Entries drawn from a collection:
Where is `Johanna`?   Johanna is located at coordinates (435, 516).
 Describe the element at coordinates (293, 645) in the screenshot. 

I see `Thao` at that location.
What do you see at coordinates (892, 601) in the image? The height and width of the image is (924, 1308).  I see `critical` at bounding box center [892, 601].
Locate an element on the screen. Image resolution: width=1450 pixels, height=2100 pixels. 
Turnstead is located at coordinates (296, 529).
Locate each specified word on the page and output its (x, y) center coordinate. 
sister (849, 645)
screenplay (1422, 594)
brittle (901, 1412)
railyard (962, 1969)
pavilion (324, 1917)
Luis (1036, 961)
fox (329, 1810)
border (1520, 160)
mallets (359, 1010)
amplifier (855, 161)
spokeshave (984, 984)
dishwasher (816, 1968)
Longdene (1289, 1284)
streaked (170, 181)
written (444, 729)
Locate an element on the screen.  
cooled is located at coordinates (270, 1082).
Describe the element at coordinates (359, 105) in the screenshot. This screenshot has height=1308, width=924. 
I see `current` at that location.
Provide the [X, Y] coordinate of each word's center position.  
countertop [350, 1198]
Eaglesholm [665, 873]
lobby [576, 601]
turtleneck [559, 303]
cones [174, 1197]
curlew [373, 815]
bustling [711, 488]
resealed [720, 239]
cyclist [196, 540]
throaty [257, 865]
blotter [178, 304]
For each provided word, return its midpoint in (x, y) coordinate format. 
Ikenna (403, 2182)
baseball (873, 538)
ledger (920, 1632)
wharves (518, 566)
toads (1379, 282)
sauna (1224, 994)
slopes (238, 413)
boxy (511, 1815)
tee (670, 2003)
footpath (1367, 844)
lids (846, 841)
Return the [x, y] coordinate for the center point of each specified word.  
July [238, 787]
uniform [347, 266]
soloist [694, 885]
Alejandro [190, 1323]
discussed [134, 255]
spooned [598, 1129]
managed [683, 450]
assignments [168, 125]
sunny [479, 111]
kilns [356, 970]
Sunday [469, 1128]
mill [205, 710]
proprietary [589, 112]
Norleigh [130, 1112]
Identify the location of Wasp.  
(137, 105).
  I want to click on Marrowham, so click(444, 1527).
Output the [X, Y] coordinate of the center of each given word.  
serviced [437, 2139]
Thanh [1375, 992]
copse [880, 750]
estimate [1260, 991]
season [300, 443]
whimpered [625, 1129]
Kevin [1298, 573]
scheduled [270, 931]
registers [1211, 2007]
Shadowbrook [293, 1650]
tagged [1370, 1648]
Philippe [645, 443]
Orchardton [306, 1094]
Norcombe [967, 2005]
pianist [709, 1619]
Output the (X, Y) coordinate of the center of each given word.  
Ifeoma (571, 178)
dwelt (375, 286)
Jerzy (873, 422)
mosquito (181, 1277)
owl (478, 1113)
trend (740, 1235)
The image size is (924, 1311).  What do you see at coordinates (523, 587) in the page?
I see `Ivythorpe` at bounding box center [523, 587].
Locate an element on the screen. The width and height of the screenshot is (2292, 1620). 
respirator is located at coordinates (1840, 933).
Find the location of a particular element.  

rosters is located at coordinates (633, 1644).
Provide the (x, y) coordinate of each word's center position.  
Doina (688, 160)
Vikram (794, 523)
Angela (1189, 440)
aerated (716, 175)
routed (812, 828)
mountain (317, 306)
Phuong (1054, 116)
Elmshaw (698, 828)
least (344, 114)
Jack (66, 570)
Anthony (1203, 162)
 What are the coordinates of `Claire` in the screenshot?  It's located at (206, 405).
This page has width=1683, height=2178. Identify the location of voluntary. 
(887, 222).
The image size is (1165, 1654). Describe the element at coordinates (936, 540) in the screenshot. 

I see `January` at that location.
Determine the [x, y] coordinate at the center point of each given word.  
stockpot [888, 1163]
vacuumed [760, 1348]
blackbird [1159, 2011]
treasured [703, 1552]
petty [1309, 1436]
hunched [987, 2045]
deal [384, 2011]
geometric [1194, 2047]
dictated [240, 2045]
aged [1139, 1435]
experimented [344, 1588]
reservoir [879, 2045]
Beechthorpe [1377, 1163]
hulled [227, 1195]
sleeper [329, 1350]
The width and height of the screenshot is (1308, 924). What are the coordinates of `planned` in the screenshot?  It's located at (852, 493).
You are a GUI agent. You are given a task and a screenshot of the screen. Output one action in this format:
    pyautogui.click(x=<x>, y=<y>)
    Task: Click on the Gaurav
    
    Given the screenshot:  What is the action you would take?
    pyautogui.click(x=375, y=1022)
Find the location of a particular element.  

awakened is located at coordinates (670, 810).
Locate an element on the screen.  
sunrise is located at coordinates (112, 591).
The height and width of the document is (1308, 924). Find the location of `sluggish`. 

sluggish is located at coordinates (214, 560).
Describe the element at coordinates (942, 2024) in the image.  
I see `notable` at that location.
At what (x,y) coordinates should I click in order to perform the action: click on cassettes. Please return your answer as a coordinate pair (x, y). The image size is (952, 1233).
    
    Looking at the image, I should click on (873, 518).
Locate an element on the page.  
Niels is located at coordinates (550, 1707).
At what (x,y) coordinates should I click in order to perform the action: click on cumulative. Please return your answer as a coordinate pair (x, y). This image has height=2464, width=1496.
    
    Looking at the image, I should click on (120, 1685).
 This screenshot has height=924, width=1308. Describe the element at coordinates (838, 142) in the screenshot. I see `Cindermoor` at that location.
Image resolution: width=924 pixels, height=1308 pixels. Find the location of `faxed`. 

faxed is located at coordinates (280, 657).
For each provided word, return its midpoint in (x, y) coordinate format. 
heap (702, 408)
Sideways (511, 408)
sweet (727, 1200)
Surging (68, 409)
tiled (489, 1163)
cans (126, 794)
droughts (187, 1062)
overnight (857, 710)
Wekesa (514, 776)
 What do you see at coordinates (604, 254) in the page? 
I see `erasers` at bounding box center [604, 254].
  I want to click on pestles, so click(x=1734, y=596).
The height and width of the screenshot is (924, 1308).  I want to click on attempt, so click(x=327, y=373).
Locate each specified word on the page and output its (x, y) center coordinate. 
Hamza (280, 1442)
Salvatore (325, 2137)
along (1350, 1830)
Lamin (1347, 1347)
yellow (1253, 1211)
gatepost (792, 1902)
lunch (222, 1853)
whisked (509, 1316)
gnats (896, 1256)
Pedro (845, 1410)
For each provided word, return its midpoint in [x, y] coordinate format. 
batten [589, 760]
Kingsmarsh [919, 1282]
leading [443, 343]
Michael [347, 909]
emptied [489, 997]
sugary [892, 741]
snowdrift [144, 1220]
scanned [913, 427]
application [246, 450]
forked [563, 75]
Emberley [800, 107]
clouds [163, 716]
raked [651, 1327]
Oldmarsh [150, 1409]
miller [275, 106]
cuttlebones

_TASK:_ Copy all of the data above line for line, without changing anything.

_WRITTEN REPLY:_
Where is `Johanna`?   Johanna is located at coordinates (435, 516).
 Describe the element at coordinates (293, 645) in the screenshot. 

I see `Thao` at that location.
What do you see at coordinates (892, 601) in the image? The height and width of the image is (924, 1308).  I see `critical` at bounding box center [892, 601].
Locate an element on the screen. Image resolution: width=1450 pixels, height=2100 pixels. 
Turnstead is located at coordinates (296, 529).
Locate each specified word on the page and output its (x, y) center coordinate. 
sister (849, 645)
screenplay (1422, 594)
brittle (901, 1412)
railyard (962, 1969)
pavilion (324, 1917)
Luis (1036, 961)
fox (329, 1810)
border (1520, 160)
mallets (359, 1010)
amplifier (855, 161)
spokeshave (984, 984)
dishwasher (816, 1968)
Longdene (1289, 1284)
streaked (170, 181)
written (444, 729)
Locate an element on the screen.  
cooled is located at coordinates (270, 1082).
Describe the element at coordinates (359, 105) in the screenshot. This screenshot has height=1308, width=924. 
I see `current` at that location.
Provide the [X, Y] coordinate of each word's center position.  
countertop [350, 1198]
Eaglesholm [665, 873]
lobby [576, 601]
turtleneck [559, 303]
cones [174, 1197]
curlew [373, 815]
bustling [711, 488]
resealed [720, 239]
cyclist [196, 540]
throaty [257, 865]
blotter [178, 304]
For each provided word, return its midpoint in (x, y) coordinate format. 
Ikenna (403, 2182)
baseball (873, 538)
ledger (920, 1632)
wharves (518, 566)
toads (1379, 282)
sauna (1224, 994)
slopes (238, 413)
boxy (511, 1815)
tee (670, 2003)
footpath (1367, 844)
lids (846, 841)
Return the [x, y] coordinate for the center point of each specified word.  
July [238, 787]
uniform [347, 266]
soloist [694, 885]
Alejandro [190, 1323]
discussed [134, 255]
spooned [598, 1129]
managed [683, 450]
assignments [168, 125]
sunny [479, 111]
kilns [356, 970]
Sunday [469, 1128]
mill [205, 710]
proprietary [589, 112]
Norleigh [130, 1112]
Identify the location of Wasp.  
(137, 105).
  I want to click on Marrowham, so click(444, 1527).
Output the [X, Y] coordinate of the center of each given word.  
serviced [437, 2139]
Thanh [1375, 992]
copse [880, 750]
estimate [1260, 991]
season [300, 443]
whimpered [625, 1129]
Kevin [1298, 573]
scheduled [270, 931]
registers [1211, 2007]
Shadowbrook [293, 1650]
tagged [1370, 1648]
Philippe [645, 443]
Orchardton [306, 1094]
Norcombe [967, 2005]
pianist [709, 1619]
Output the (X, Y) coordinate of the center of each given word.  
Ifeoma (571, 178)
dwelt (375, 286)
Jerzy (873, 422)
mosquito (181, 1277)
owl (478, 1113)
trend (740, 1235)
The image size is (924, 1311).  What do you see at coordinates (523, 587) in the page?
I see `Ivythorpe` at bounding box center [523, 587].
Locate an element on the screen. The width and height of the screenshot is (2292, 1620). 
respirator is located at coordinates (1840, 933).
Find the location of a particular element.  

rosters is located at coordinates (633, 1644).
Provide the (x, y) coordinate of each word's center position.  
Doina (688, 160)
Vikram (794, 523)
Angela (1189, 440)
aerated (716, 175)
routed (812, 828)
mountain (317, 306)
Phuong (1054, 116)
Elmshaw (698, 828)
least (344, 114)
Jack (66, 570)
Anthony (1203, 162)
 What are the coordinates of `Claire` in the screenshot?  It's located at (206, 405).
This page has width=1683, height=2178. Identify the location of voluntary. 
(887, 222).
The image size is (1165, 1654). Describe the element at coordinates (936, 540) in the screenshot. 

I see `January` at that location.
Determine the [x, y] coordinate at the center point of each given word.  
stockpot [888, 1163]
vacuumed [760, 1348]
blackbird [1159, 2011]
treasured [703, 1552]
petty [1309, 1436]
hunched [987, 2045]
deal [384, 2011]
geometric [1194, 2047]
dictated [240, 2045]
aged [1139, 1435]
experimented [344, 1588]
reservoir [879, 2045]
Beechthorpe [1377, 1163]
hulled [227, 1195]
sleeper [329, 1350]
The width and height of the screenshot is (1308, 924). What are the coordinates of `planned` in the screenshot?  It's located at (852, 493).
You are a GUI agent. You are given a task and a screenshot of the screen. Output one action in this format:
    pyautogui.click(x=<x>, y=<y>)
    Task: Click on the Gaurav
    
    Given the screenshot:  What is the action you would take?
    pyautogui.click(x=375, y=1022)
Find the location of a particular element.  

awakened is located at coordinates (670, 810).
Locate an element on the screen.  
sunrise is located at coordinates (112, 591).
The height and width of the document is (1308, 924). Find the location of `sluggish`. 

sluggish is located at coordinates (214, 560).
Describe the element at coordinates (942, 2024) in the image.  
I see `notable` at that location.
At what (x,y) coordinates should I click in order to perform the action: click on cassettes. Please return your answer as a coordinate pair (x, y). The image size is (952, 1233).
    
    Looking at the image, I should click on (873, 518).
Locate an element on the page.  
Niels is located at coordinates (550, 1707).
At what (x,y) coordinates should I click in order to perform the action: click on cumulative. Please return your answer as a coordinate pair (x, y). This image has height=2464, width=1496.
    
    Looking at the image, I should click on (120, 1685).
 This screenshot has height=924, width=1308. Describe the element at coordinates (838, 142) in the screenshot. I see `Cindermoor` at that location.
Image resolution: width=924 pixels, height=1308 pixels. Find the location of `faxed`. 

faxed is located at coordinates (280, 657).
For each provided word, return its midpoint in (x, y) coordinate format. 
heap (702, 408)
Sideways (511, 408)
sweet (727, 1200)
Surging (68, 409)
tiled (489, 1163)
cans (126, 794)
droughts (187, 1062)
overnight (857, 710)
Wekesa (514, 776)
 What do you see at coordinates (604, 254) in the page? 
I see `erasers` at bounding box center [604, 254].
  I want to click on pestles, so click(x=1734, y=596).
The height and width of the screenshot is (924, 1308).  I want to click on attempt, so click(x=327, y=373).
Locate each specified word on the page and output its (x, y) center coordinate. 
Hamza (280, 1442)
Salvatore (325, 2137)
along (1350, 1830)
Lamin (1347, 1347)
yellow (1253, 1211)
gatepost (792, 1902)
lunch (222, 1853)
whisked (509, 1316)
gnats (896, 1256)
Pedro (845, 1410)
For each provided word, return its midpoint in [x, y] coordinate format. 
batten [589, 760]
Kingsmarsh [919, 1282]
leading [443, 343]
Michael [347, 909]
emptied [489, 997]
sugary [892, 741]
snowdrift [144, 1220]
scanned [913, 427]
application [246, 450]
forked [563, 75]
Emberley [800, 107]
clouds [163, 716]
raked [651, 1327]
Oldmarsh [150, 1409]
miller [275, 106]
cuttlebones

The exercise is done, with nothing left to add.